▸ **Goal of the exercise**
From the data below, copy exactly the lines that lie between the one holding "orange box: 0 -> 1" and the one holding "yellow carrot: 3 -> 1", including both, and nothing more.

▸ **Recorded data**
== Segment start ==
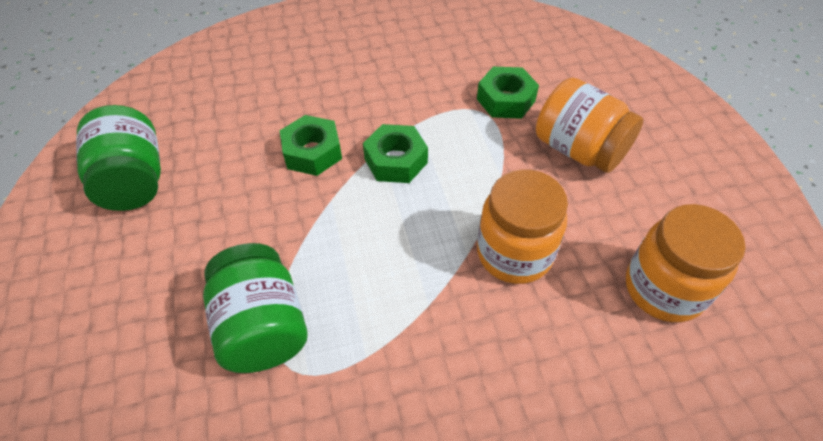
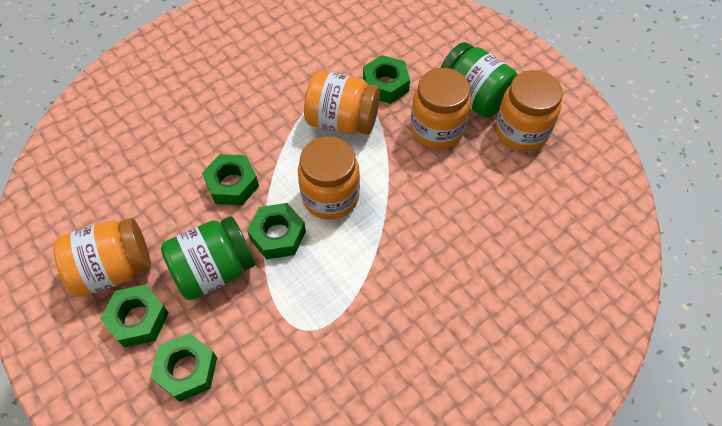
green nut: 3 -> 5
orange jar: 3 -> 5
== Segment end ==
== Segment start ==
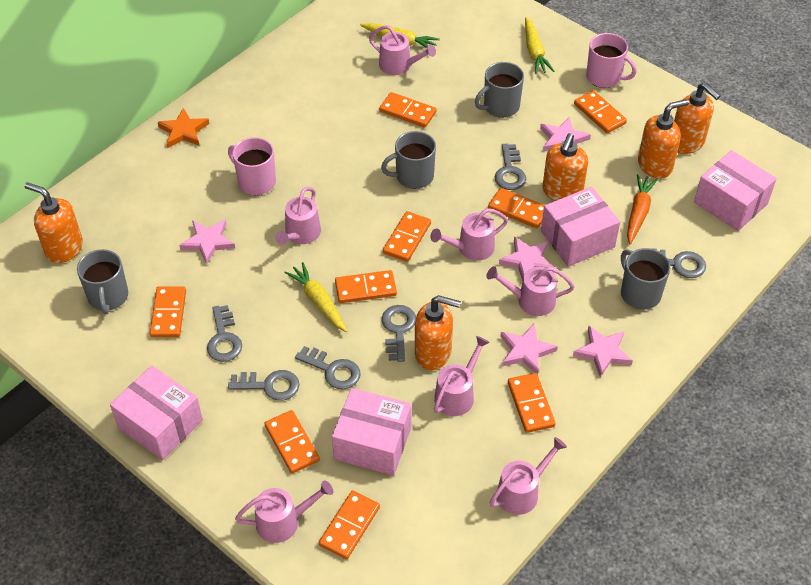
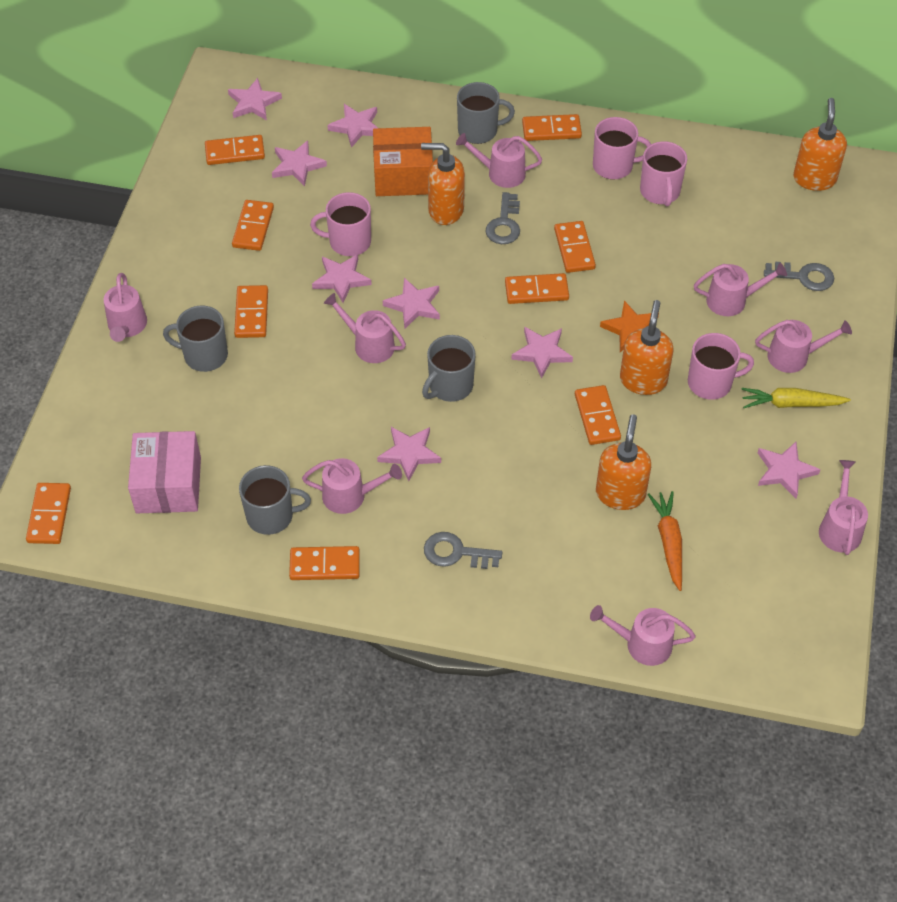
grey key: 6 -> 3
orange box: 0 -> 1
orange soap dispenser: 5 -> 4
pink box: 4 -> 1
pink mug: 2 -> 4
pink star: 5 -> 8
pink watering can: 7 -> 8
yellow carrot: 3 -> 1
== Segment end ==
== Segment start ==
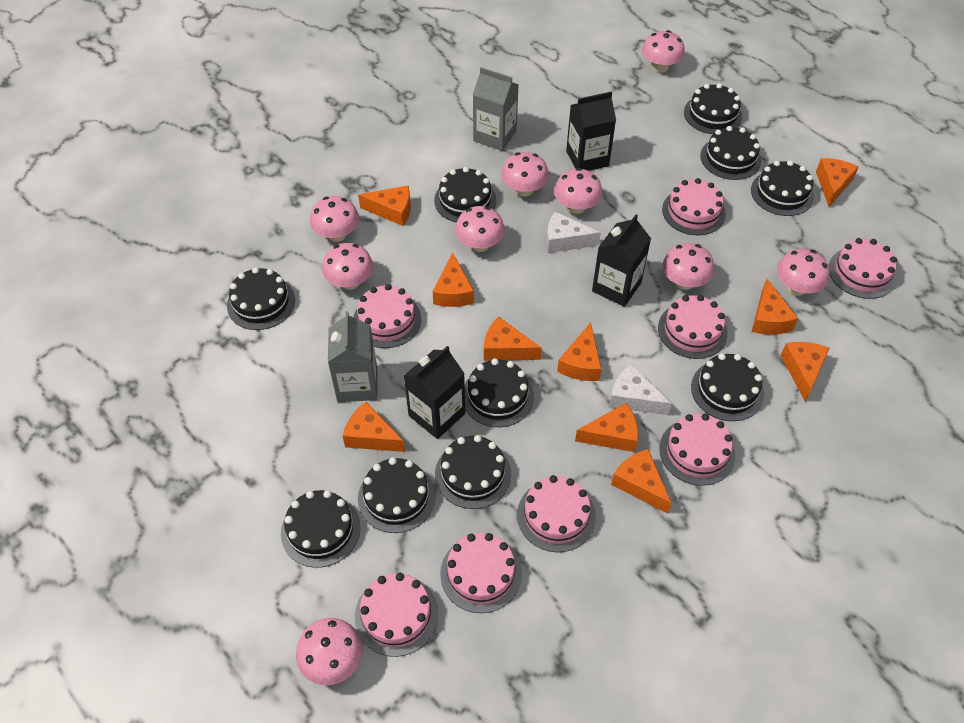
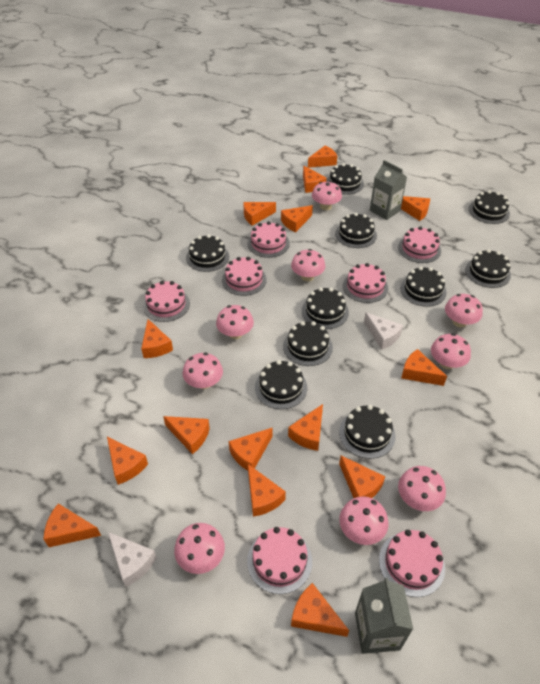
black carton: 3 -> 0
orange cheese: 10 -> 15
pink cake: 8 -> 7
== Segment end ==
▸ **Answer below**
orange box: 0 -> 1
orange soap dispenser: 5 -> 4
pink box: 4 -> 1
pink mug: 2 -> 4
pink star: 5 -> 8
pink watering can: 7 -> 8
yellow carrot: 3 -> 1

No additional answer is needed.